• _YOUR TASK_
Could you write out, word for word, each line from the one containing "R8: 15k (+3V3, CN2/4) -> 39k (+3V3, CN2/4)" to the last line of the data below, both included and nothing more?

[Itemized modification records]
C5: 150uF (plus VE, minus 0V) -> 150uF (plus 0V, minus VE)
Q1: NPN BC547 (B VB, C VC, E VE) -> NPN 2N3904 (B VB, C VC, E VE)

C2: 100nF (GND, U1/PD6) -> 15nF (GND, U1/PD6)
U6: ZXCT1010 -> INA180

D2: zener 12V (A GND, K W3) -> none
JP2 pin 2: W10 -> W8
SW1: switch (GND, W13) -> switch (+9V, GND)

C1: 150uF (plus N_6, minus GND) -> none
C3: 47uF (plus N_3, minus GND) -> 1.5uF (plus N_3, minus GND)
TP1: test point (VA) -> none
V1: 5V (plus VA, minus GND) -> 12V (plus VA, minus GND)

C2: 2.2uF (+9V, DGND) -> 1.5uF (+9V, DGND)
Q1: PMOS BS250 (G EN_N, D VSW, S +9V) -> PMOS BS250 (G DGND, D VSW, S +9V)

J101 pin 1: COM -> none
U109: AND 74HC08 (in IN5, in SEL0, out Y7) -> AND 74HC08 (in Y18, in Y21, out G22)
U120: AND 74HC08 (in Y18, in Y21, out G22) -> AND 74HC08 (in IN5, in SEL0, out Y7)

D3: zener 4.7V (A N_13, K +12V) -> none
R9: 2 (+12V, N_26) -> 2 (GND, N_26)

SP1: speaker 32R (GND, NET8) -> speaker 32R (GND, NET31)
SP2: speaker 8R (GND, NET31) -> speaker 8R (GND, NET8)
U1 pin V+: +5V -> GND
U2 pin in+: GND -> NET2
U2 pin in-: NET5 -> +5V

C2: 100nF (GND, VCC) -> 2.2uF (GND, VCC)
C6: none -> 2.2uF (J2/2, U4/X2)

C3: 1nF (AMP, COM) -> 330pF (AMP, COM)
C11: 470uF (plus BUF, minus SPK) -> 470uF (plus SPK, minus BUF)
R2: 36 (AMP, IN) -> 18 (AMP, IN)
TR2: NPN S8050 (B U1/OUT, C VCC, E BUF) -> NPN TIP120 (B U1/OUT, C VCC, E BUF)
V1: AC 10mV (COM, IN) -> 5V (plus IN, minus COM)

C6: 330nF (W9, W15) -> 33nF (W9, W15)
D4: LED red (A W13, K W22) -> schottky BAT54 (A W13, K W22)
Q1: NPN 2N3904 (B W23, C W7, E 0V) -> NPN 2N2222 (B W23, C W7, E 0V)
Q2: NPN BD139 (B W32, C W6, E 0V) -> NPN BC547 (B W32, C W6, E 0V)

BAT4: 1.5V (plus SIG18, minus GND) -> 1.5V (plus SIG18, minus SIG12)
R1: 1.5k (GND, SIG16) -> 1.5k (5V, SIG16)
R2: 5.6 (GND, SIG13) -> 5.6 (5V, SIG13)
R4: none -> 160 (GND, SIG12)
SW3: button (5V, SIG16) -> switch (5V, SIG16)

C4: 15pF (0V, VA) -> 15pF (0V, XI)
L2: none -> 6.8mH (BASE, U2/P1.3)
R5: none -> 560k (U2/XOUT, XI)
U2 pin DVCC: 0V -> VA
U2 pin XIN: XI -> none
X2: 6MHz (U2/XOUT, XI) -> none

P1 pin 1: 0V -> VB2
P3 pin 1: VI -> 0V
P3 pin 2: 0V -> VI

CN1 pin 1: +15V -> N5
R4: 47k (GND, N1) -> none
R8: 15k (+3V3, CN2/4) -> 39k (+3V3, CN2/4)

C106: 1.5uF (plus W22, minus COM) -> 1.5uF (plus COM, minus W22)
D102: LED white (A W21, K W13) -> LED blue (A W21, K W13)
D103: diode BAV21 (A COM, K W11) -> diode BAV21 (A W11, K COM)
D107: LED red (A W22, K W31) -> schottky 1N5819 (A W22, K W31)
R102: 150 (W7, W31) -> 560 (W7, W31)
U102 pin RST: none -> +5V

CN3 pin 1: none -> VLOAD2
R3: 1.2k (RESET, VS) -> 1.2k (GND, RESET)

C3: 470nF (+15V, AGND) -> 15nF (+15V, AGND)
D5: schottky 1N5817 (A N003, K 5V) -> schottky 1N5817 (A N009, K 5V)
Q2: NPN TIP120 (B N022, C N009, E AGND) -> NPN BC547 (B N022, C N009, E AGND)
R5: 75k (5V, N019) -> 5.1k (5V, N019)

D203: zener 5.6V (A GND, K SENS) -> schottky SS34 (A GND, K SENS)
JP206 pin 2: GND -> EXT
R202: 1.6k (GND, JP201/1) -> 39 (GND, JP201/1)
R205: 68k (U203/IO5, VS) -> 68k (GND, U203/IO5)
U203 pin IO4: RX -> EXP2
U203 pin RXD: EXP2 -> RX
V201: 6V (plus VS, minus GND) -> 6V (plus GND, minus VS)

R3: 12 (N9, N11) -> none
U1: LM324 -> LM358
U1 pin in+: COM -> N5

• _RESULT BELOW_
R8: 15k (+3V3, CN2/4) -> 39k (+3V3, CN2/4)

C106: 1.5uF (plus W22, minus COM) -> 1.5uF (plus COM, minus W22)
D102: LED white (A W21, K W13) -> LED blue (A W21, K W13)
D103: diode BAV21 (A COM, K W11) -> diode BAV21 (A W11, K COM)
D107: LED red (A W22, K W31) -> schottky 1N5819 (A W22, K W31)
R102: 150 (W7, W31) -> 560 (W7, W31)
U102 pin RST: none -> +5V

CN3 pin 1: none -> VLOAD2
R3: 1.2k (RESET, VS) -> 1.2k (GND, RESET)

C3: 470nF (+15V, AGND) -> 15nF (+15V, AGND)
D5: schottky 1N5817 (A N003, K 5V) -> schottky 1N5817 (A N009, K 5V)
Q2: NPN TIP120 (B N022, C N009, E AGND) -> NPN BC547 (B N022, C N009, E AGND)
R5: 75k (5V, N019) -> 5.1k (5V, N019)

D203: zener 5.6V (A GND, K SENS) -> schottky SS34 (A GND, K SENS)
JP206 pin 2: GND -> EXT
R202: 1.6k (GND, JP201/1) -> 39 (GND, JP201/1)
R205: 68k (U203/IO5, VS) -> 68k (GND, U203/IO5)
U203 pin IO4: RX -> EXP2
U203 pin RXD: EXP2 -> RX
V201: 6V (plus VS, minus GND) -> 6V (plus GND, minus VS)

R3: 12 (N9, N11) -> none
U1: LM324 -> LM358
U1 pin in+: COM -> N5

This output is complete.